## [Task details]
Locate each line below that contains the string "building", matching case exactly, and copy those lines in full.

## [Information given]

[Begin]

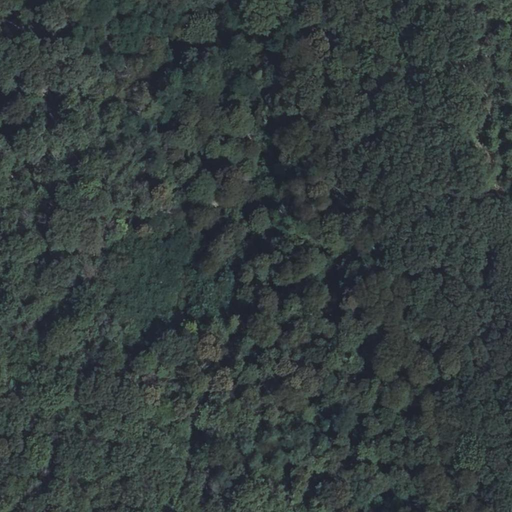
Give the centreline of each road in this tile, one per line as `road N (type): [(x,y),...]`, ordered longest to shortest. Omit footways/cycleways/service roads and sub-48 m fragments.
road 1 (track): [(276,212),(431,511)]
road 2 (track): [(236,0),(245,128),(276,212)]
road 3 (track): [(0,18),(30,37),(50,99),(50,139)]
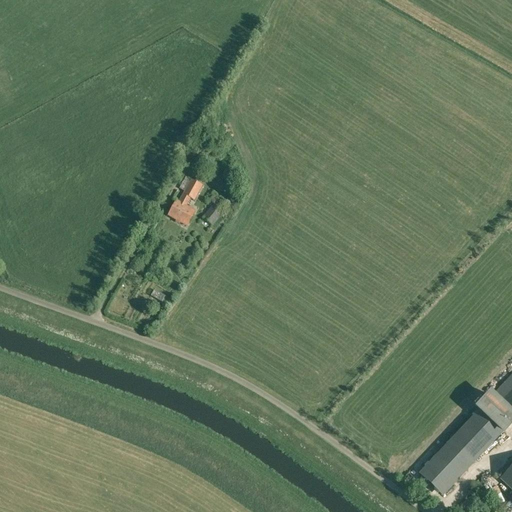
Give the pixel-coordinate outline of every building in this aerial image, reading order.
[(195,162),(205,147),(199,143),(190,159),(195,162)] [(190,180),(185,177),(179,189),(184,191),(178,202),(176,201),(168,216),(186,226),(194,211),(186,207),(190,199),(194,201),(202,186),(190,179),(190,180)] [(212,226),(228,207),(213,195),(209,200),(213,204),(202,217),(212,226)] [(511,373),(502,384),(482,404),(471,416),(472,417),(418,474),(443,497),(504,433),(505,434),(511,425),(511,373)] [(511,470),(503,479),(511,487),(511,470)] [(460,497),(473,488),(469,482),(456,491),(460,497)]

[End]
[Begin]

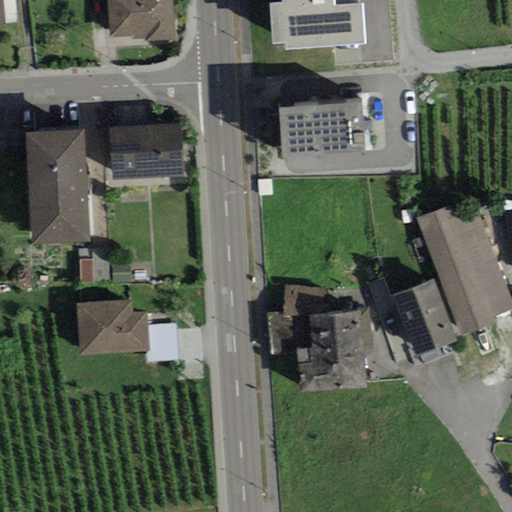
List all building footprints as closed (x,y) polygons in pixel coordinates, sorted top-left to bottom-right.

[End]

## [Expected output]
Give the pixel-coordinate outline of every building in this aerial image, reading order.
List all building footprints as closed (x,y) polygons in pixel coordinates, sorted top-left to bottom-right.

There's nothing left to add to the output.